→ Task brief
Would you please print exactly the lines that run from the one with "orange rocket: 4 -> 0" to the last line of the data, both included, without any pictures?

Scene edit records:
◇ ◇ ◇ ◇ ◇
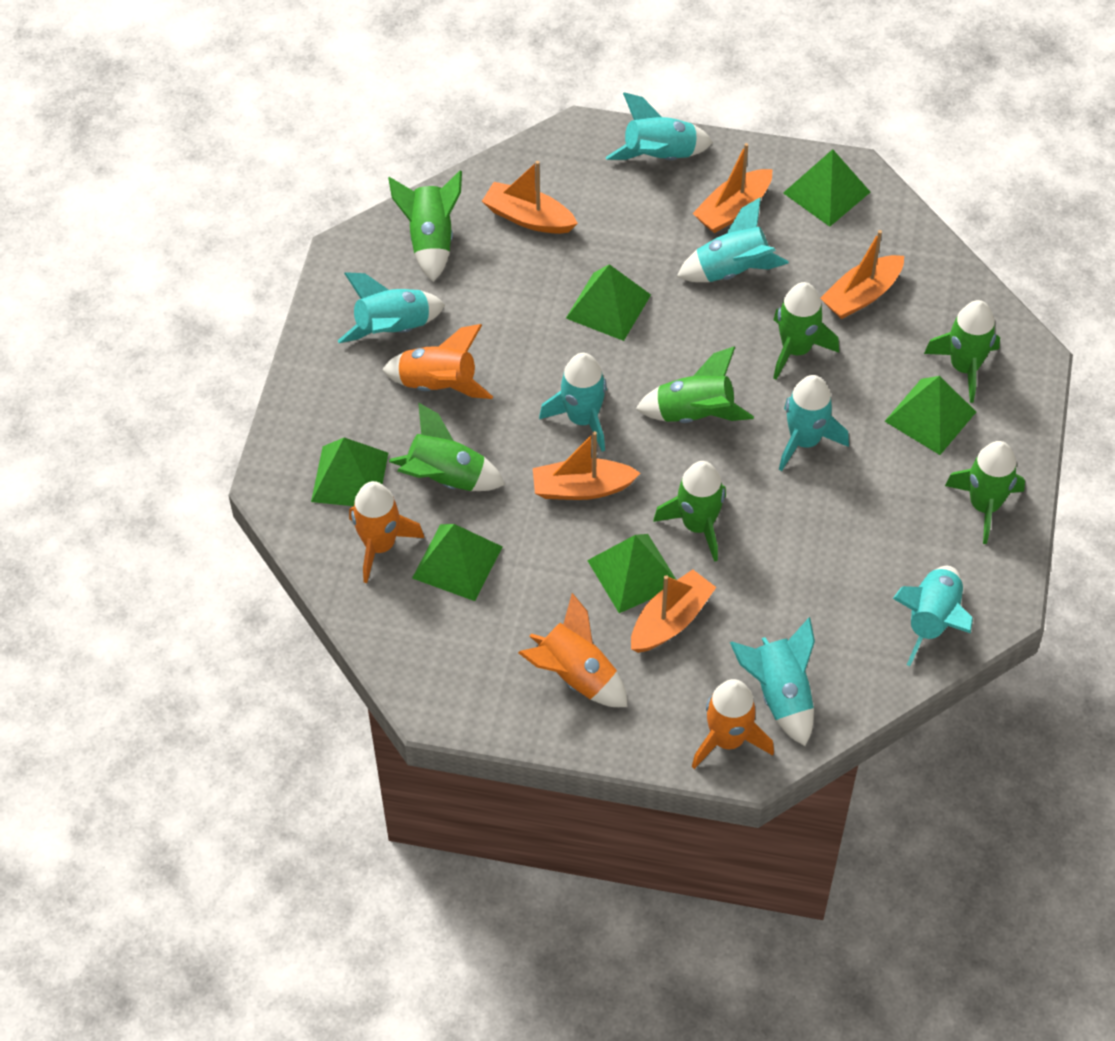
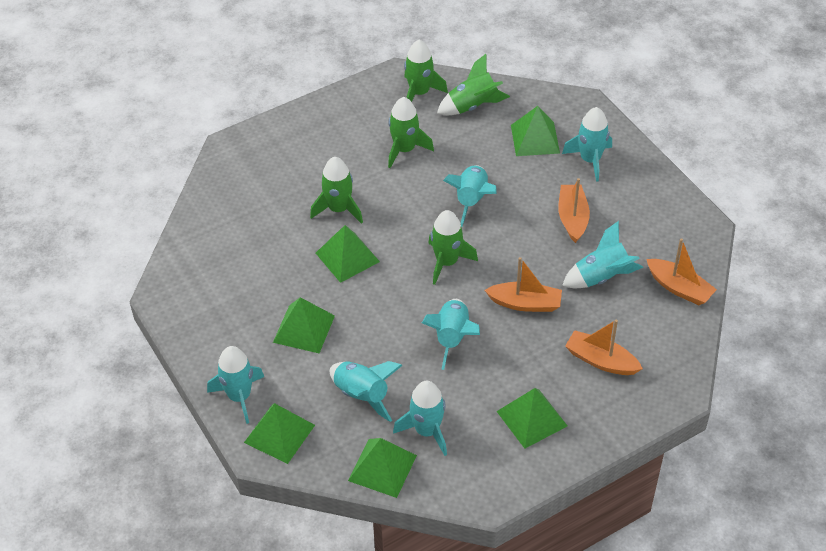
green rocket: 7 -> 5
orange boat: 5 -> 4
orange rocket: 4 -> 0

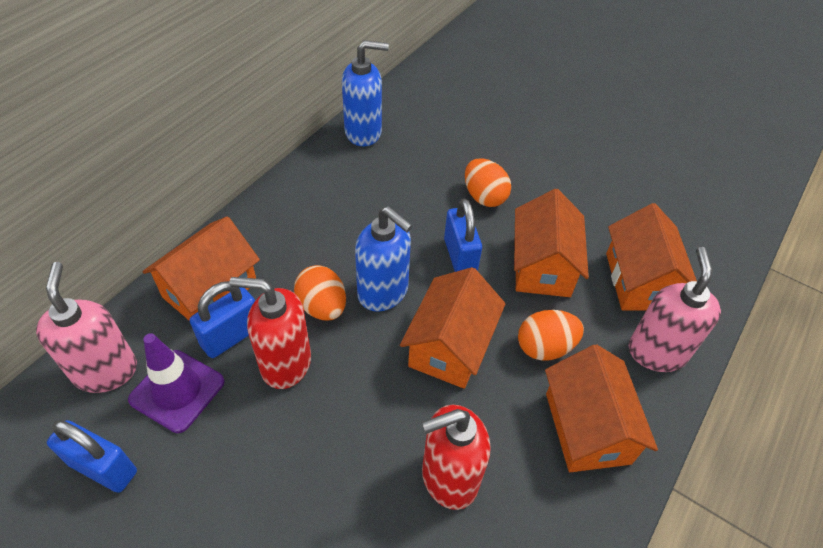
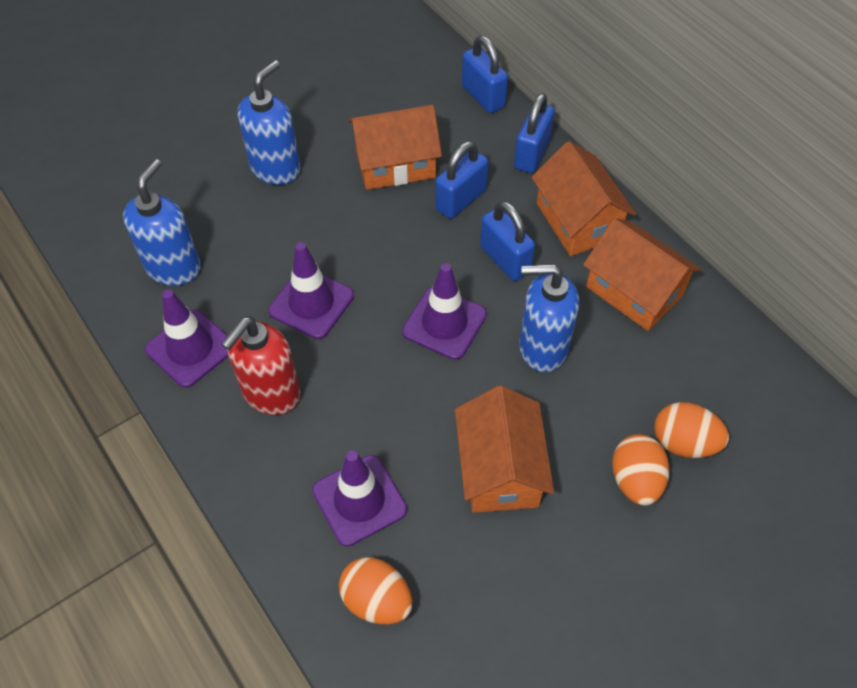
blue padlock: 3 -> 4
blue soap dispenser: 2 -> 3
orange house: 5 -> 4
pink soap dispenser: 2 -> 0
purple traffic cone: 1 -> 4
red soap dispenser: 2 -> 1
◇ ◇ ◇ ◇ ◇
→ Exercise solution
orange rocket: 4 -> 0

blue padlock: 3 -> 4
blue soap dispenser: 2 -> 3
orange house: 5 -> 4
pink soap dispenser: 2 -> 0
purple traffic cone: 1 -> 4
red soap dispenser: 2 -> 1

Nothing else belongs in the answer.